WHAT TO DO: Leave every picture out and give back the lines below from the first through the line that holds "purple 2x4 slope [511,288,805,555]", exactly as written.

BEGIN SOURCE MATERIAL

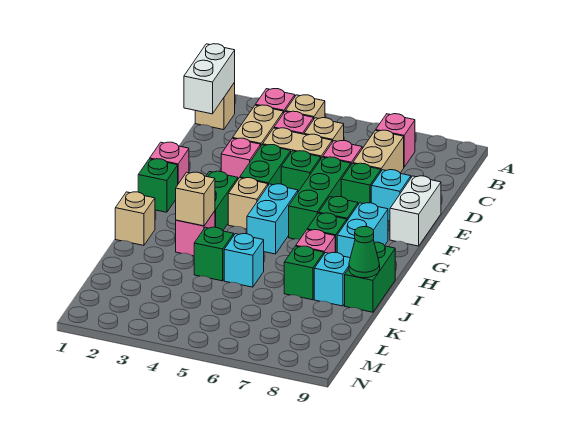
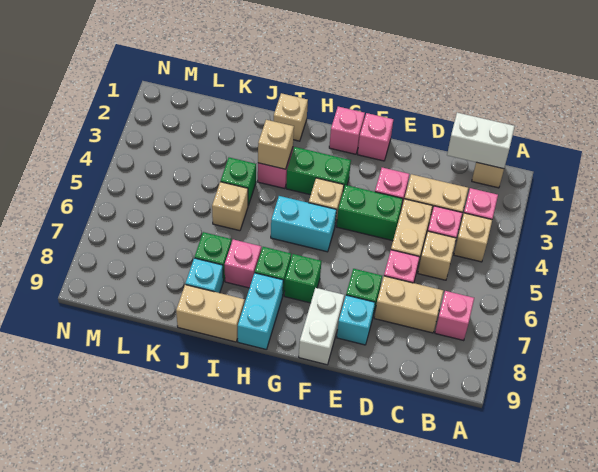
green 1x1 brick [281,151,321,192] -> none
green 1x3 brick [289,157,351,239] -> none
white 1x2 brick [390,176,441,246] -> white 1x2 brick turned to [299,288,344,365]
green 1x1 brick [138,159,178,212] -> pink 1x1 brick [329,107,365,154]
cyan 1x2 brick [337,203,388,258] -> cyan 1x2 brick turned to [238,273,283,350]
green 1x2 brick [345,242,395,312] -> tan 1x2 brick [176,285,244,342]
cyan 1x1 brick [224,234,264,287] -> tan 1x1 brick [212,182,248,231]
green 1x1 cone [349,227,380,278] -> none

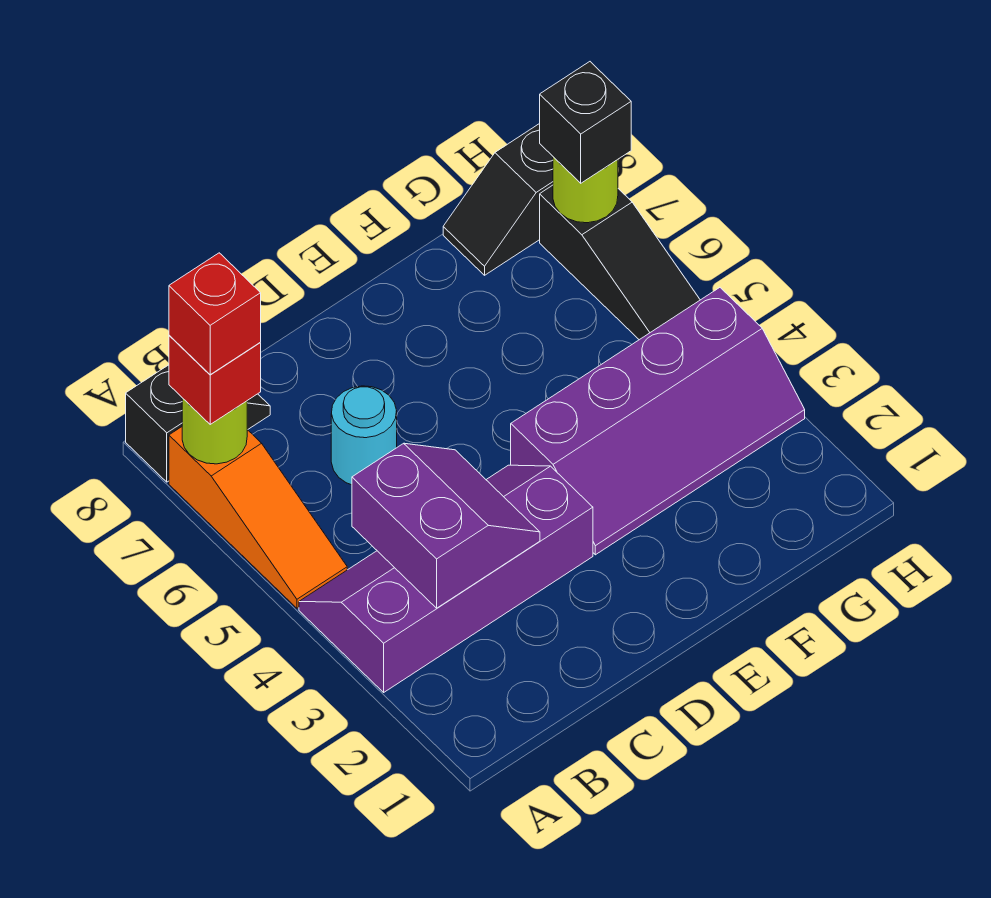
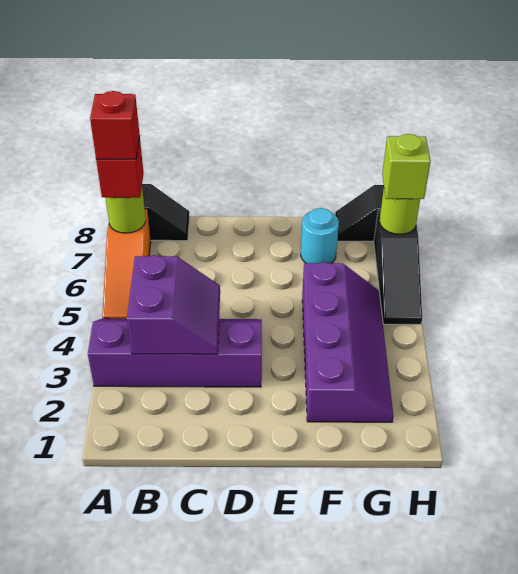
cyan 1x1 round brick [331,386,397,485] -> cyan 1x1 round brick moved to [301,208,339,263]
purple 2x4 slope [511,288,805,555] -> purple 2x4 slope turned to [302,262,393,422]
black 1x1 brick [540,62,631,183] -> lime 1x1 brick [382,134,431,199]

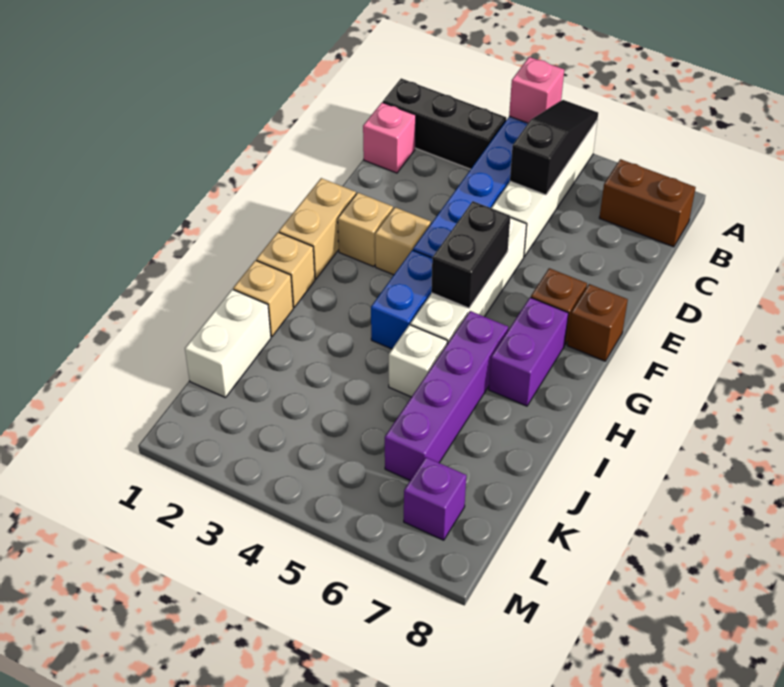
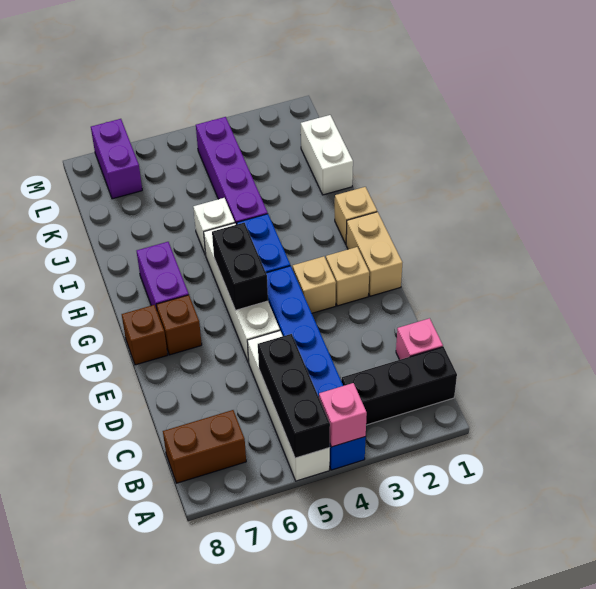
black 1x3 slope [510,100,598,195] -> black 1x3 brick [258,334,330,458]
purple 1x4 brick [385,311,508,480] -> purple 1x4 brick moved to [196,117,268,225]
tan 1x1 brick [233,260,293,337] -> none
purple 1x1 brick [404,457,466,540] -> purple 1x2 brick [91,119,142,199]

END SOURCE MATERIAL

RESPONSE TO THIS TASK:
green 1x1 brick [281,151,321,192] -> none
green 1x3 brick [289,157,351,239] -> none
white 1x2 brick [390,176,441,246] -> white 1x2 brick turned to [299,288,344,365]
green 1x1 brick [138,159,178,212] -> pink 1x1 brick [329,107,365,154]
cyan 1x2 brick [337,203,388,258] -> cyan 1x2 brick turned to [238,273,283,350]
green 1x2 brick [345,242,395,312] -> tan 1x2 brick [176,285,244,342]
cyan 1x1 brick [224,234,264,287] -> tan 1x1 brick [212,182,248,231]
green 1x1 cone [349,227,380,278] -> none

cyan 1x1 round brick [331,386,397,485] -> cyan 1x1 round brick moved to [301,208,339,263]
purple 2x4 slope [511,288,805,555] -> purple 2x4 slope turned to [302,262,393,422]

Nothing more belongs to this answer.